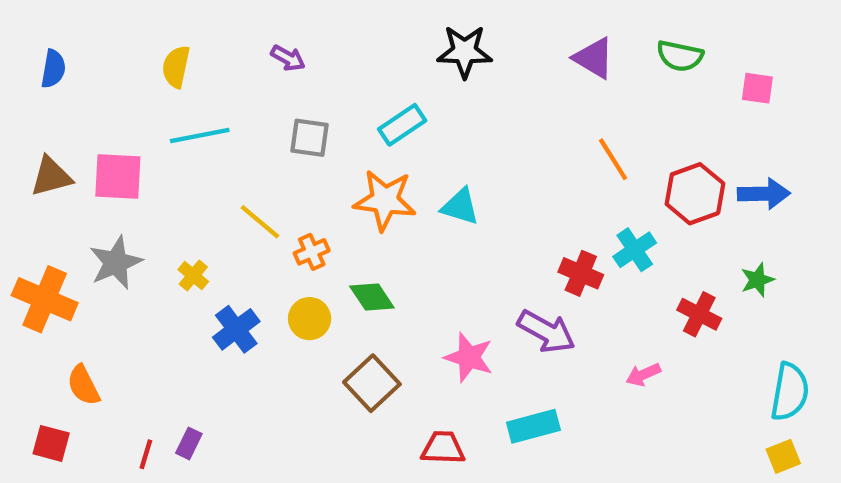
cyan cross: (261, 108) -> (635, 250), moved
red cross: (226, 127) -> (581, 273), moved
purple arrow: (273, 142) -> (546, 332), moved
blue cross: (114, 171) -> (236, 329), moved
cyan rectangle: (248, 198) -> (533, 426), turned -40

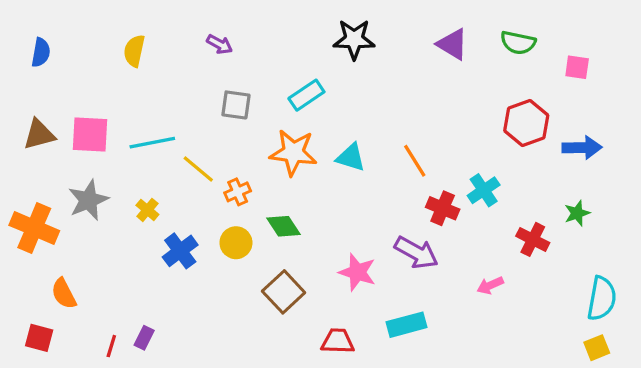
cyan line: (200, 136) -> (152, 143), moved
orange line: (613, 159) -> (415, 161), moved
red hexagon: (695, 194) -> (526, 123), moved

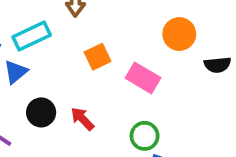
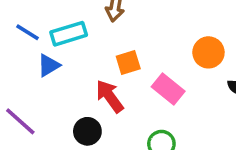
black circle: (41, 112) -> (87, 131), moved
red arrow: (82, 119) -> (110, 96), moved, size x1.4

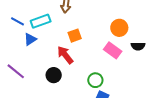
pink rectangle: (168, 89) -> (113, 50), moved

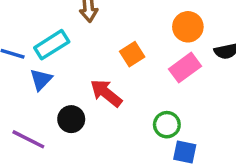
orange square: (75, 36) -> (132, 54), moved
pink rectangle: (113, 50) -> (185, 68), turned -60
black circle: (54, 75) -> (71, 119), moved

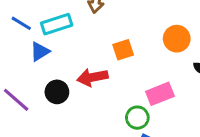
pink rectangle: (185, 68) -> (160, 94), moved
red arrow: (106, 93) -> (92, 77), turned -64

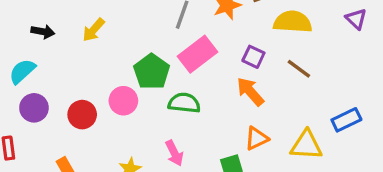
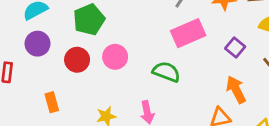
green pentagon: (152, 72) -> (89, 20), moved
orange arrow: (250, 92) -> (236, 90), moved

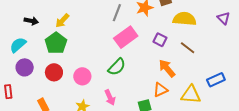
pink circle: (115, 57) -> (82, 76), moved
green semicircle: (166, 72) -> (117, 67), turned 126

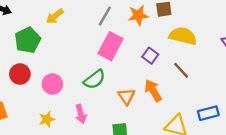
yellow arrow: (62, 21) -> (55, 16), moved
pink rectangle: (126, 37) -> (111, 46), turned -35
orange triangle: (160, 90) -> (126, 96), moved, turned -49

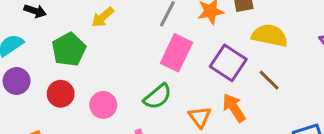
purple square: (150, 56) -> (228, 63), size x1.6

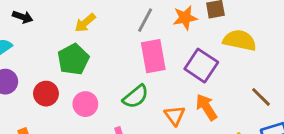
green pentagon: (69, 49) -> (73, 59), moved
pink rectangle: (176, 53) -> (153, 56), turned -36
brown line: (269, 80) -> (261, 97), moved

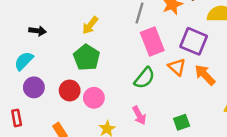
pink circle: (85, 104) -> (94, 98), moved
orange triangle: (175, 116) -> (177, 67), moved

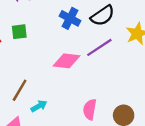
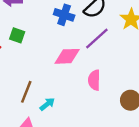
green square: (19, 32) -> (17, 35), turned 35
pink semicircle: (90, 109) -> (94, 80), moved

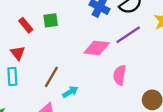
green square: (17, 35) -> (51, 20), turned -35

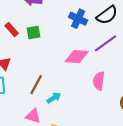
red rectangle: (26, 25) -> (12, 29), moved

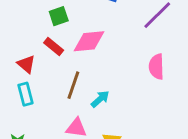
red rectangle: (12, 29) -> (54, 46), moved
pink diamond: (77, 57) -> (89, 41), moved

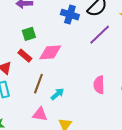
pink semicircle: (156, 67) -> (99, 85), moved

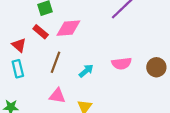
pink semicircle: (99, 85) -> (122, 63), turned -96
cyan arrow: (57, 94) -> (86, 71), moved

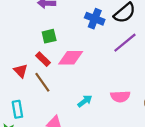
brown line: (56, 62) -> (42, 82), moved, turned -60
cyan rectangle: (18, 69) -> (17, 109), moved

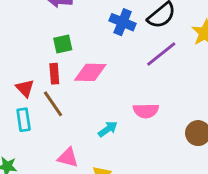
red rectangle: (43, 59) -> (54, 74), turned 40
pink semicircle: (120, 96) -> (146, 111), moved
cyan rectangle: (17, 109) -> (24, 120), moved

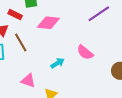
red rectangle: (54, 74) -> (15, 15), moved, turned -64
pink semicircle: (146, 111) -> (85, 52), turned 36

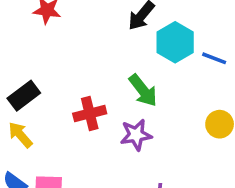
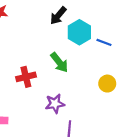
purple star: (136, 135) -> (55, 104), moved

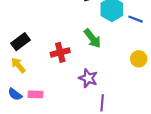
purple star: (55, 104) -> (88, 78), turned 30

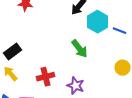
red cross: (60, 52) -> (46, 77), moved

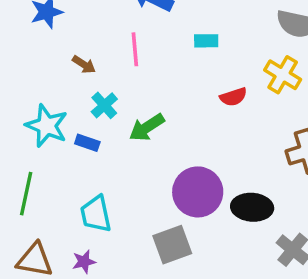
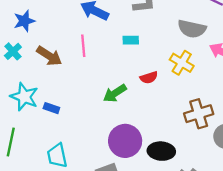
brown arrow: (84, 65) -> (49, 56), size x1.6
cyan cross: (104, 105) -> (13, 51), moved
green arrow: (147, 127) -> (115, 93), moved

-=-=-

### ABOUT THIS TASK:
Keep to the lines above from the line with "cyan line: (200, 136) -> (152, 143), moved" to the line with "cyan rectangle: (17, 109) -> (24, 120), moved", and set down exactly those, inclusive, with nothing else and every picture left out.

### EXPECTED ANSWER:
cyan line: (200, 136) -> (152, 143), moved
orange line: (613, 159) -> (415, 161), moved
red hexagon: (695, 194) -> (526, 123), moved

black circle: (41, 112) -> (87, 131), moved
red arrow: (82, 119) -> (110, 96), moved, size x1.4

pink rectangle: (168, 89) -> (113, 50), moved

orange square: (75, 36) -> (132, 54), moved
pink rectangle: (113, 50) -> (185, 68), turned -60
black circle: (54, 75) -> (71, 119), moved

pink rectangle: (185, 68) -> (160, 94), moved
red arrow: (106, 93) -> (92, 77), turned -64

green pentagon: (152, 72) -> (89, 20), moved
orange arrow: (250, 92) -> (236, 90), moved

pink circle: (115, 57) -> (82, 76), moved
green semicircle: (166, 72) -> (117, 67), turned 126

yellow arrow: (62, 21) -> (55, 16), moved
pink rectangle: (126, 37) -> (111, 46), turned -35
orange triangle: (160, 90) -> (126, 96), moved, turned -49

purple square: (150, 56) -> (228, 63), size x1.6

green pentagon: (69, 49) -> (73, 59), moved
pink rectangle: (176, 53) -> (153, 56), turned -36
brown line: (269, 80) -> (261, 97), moved

pink circle: (85, 104) -> (94, 98), moved
orange triangle: (175, 116) -> (177, 67), moved

green square: (19, 32) -> (17, 35), turned 35
pink semicircle: (90, 109) -> (94, 80), moved

green square: (17, 35) -> (51, 20), turned -35

red rectangle: (26, 25) -> (12, 29), moved

red rectangle: (12, 29) -> (54, 46), moved
pink diamond: (77, 57) -> (89, 41), moved

pink semicircle: (156, 67) -> (99, 85), moved

pink semicircle: (99, 85) -> (122, 63), turned -96
cyan arrow: (57, 94) -> (86, 71), moved

brown line: (56, 62) -> (42, 82), moved, turned -60
cyan rectangle: (18, 69) -> (17, 109), moved

red rectangle: (43, 59) -> (54, 74), turned 40
pink semicircle: (120, 96) -> (146, 111), moved
cyan rectangle: (17, 109) -> (24, 120), moved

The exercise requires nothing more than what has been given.